[Excerpted data — start]
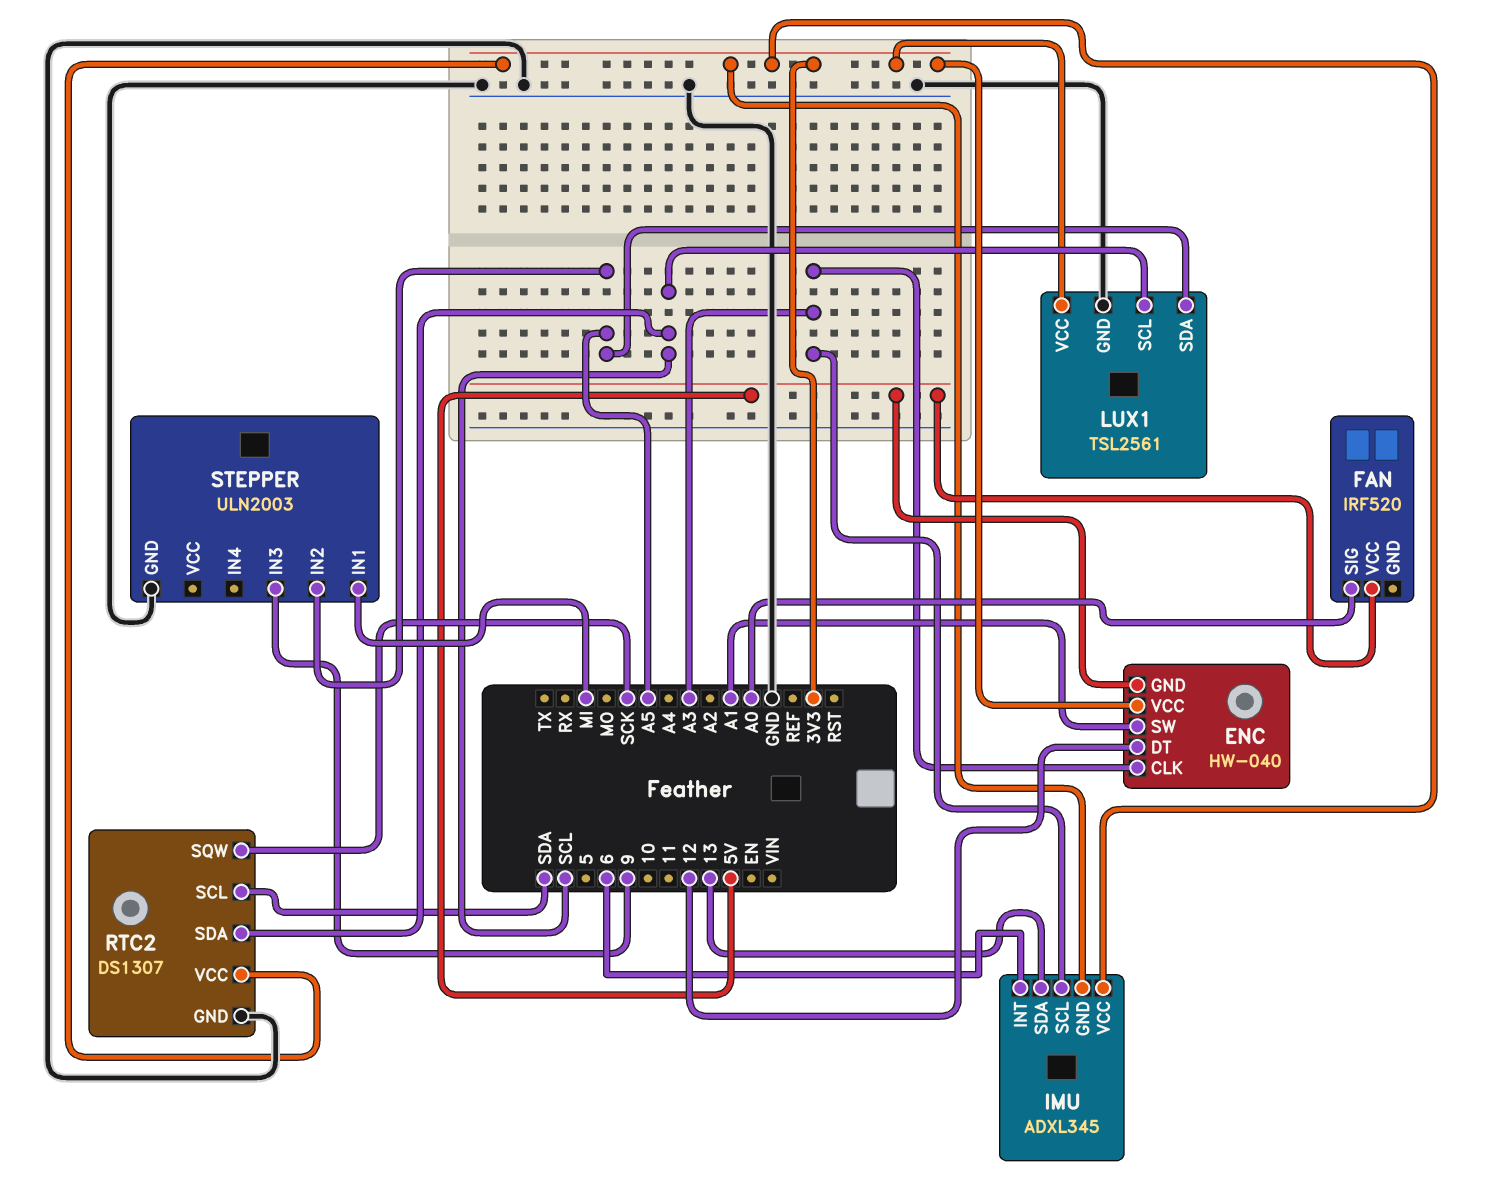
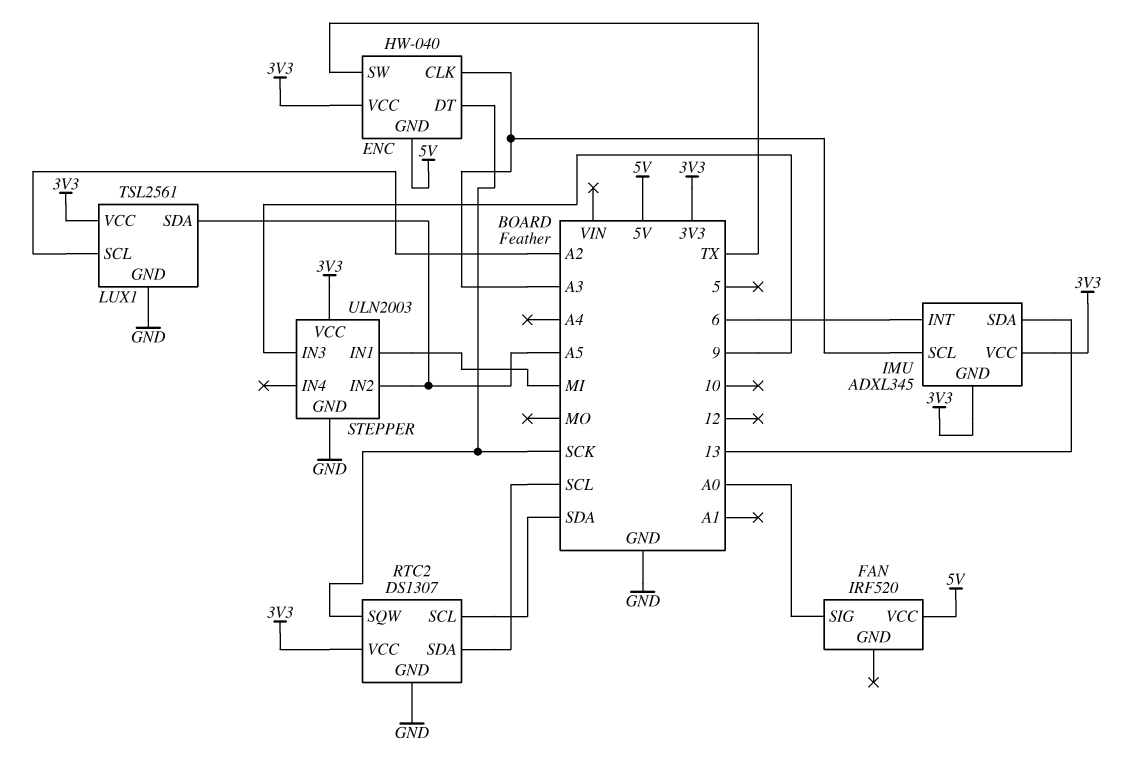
ENC pin DT: 12 -> SCK
ENC pin SW: A1 -> TX
LUX1 pin SCL: SCL -> A2
STEPPER pin VCC: none -> 3V3

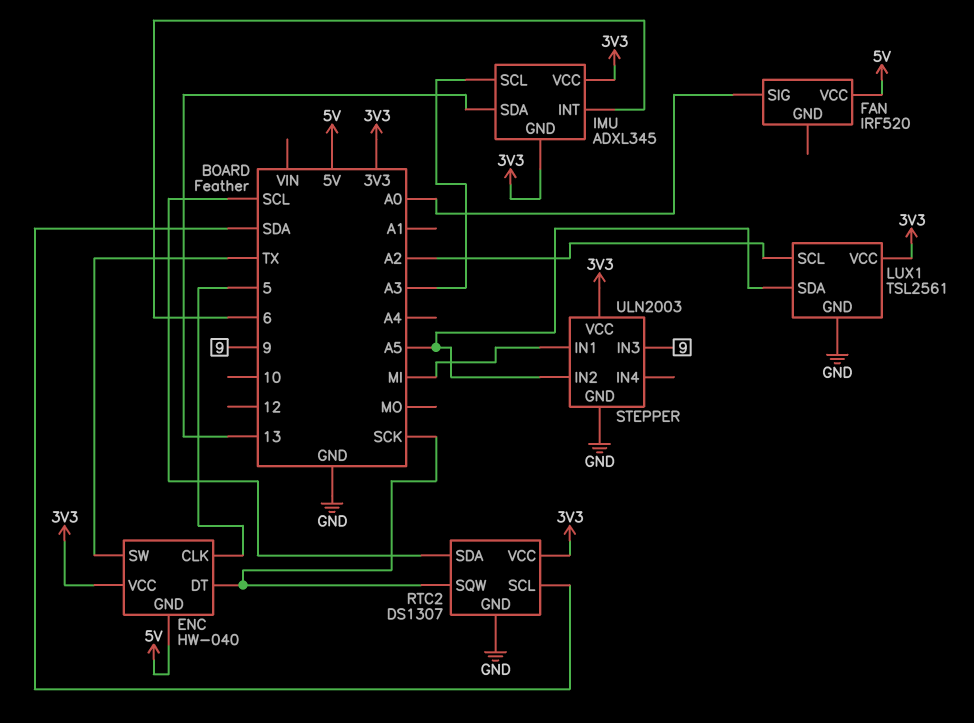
ENC pin CLK: A3 -> 5

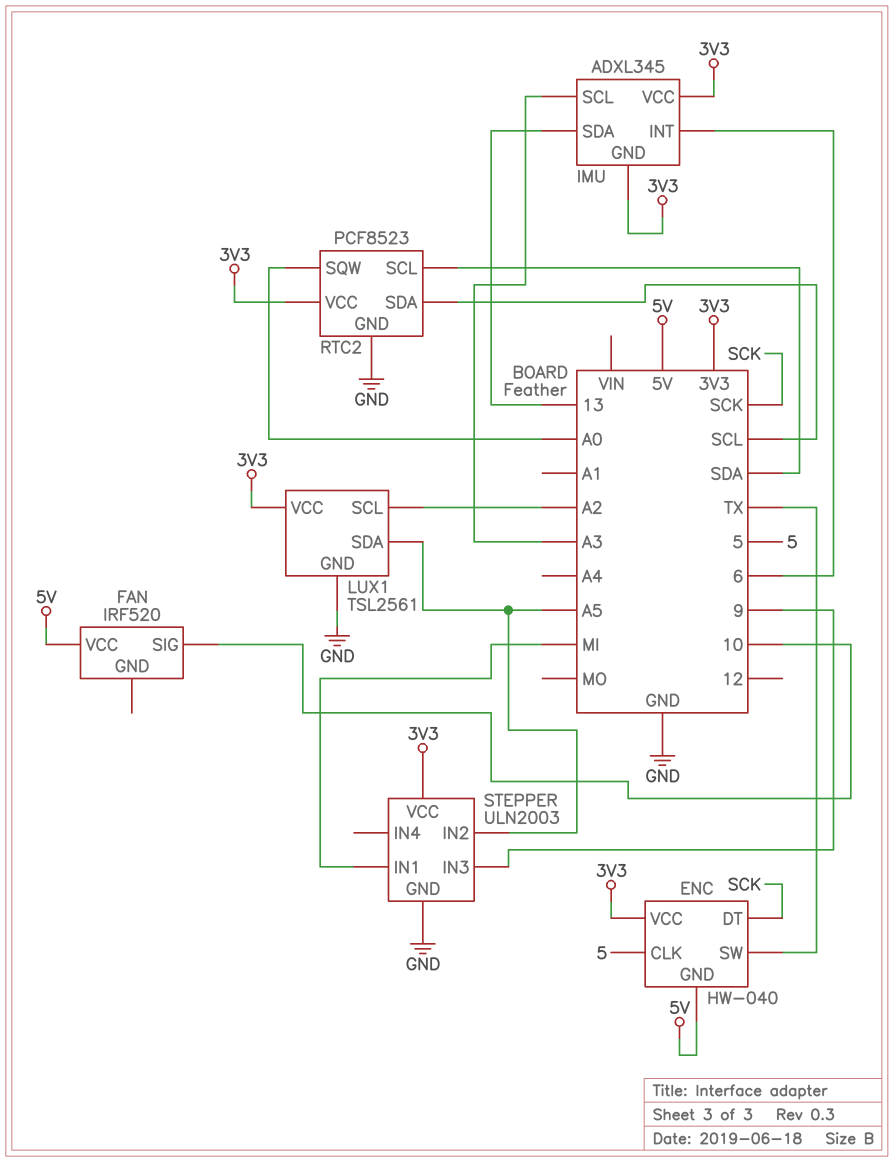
FAN pin SIG: A0 -> 10
RTC2: DS1307 -> PCF8523
RTC2 pin SQW: SCK -> A0

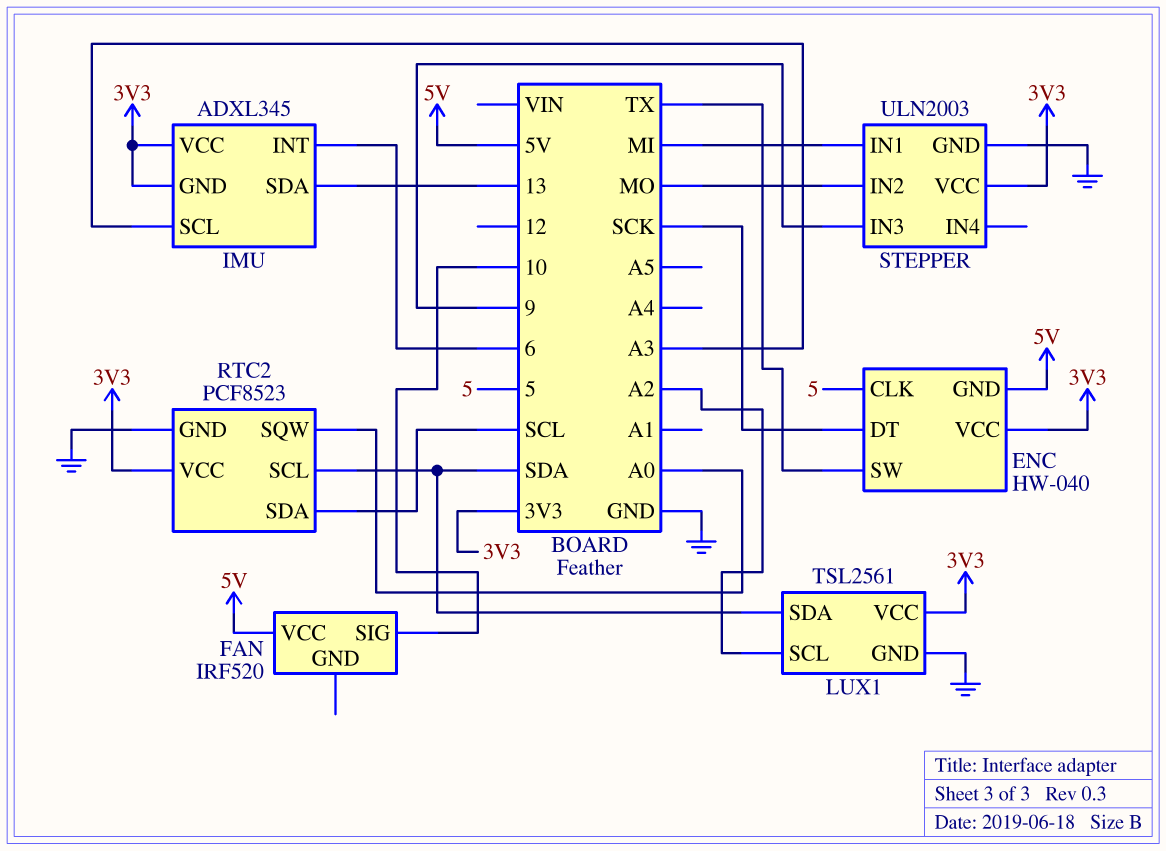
LUX1 pin SDA: A5 -> SDA
STEPPER pin IN2: A5 -> MO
[Excerpted data — finish]
What you have to do: The result should be the full set of entries above, restated exactly and without images.

Written reply:
ENC pin DT: 12 -> SCK
ENC pin SW: A1 -> TX
LUX1 pin SCL: SCL -> A2
STEPPER pin VCC: none -> 3V3

ENC pin CLK: A3 -> 5

FAN pin SIG: A0 -> 10
RTC2: DS1307 -> PCF8523
RTC2 pin SQW: SCK -> A0

LUX1 pin SDA: A5 -> SDA
STEPPER pin IN2: A5 -> MO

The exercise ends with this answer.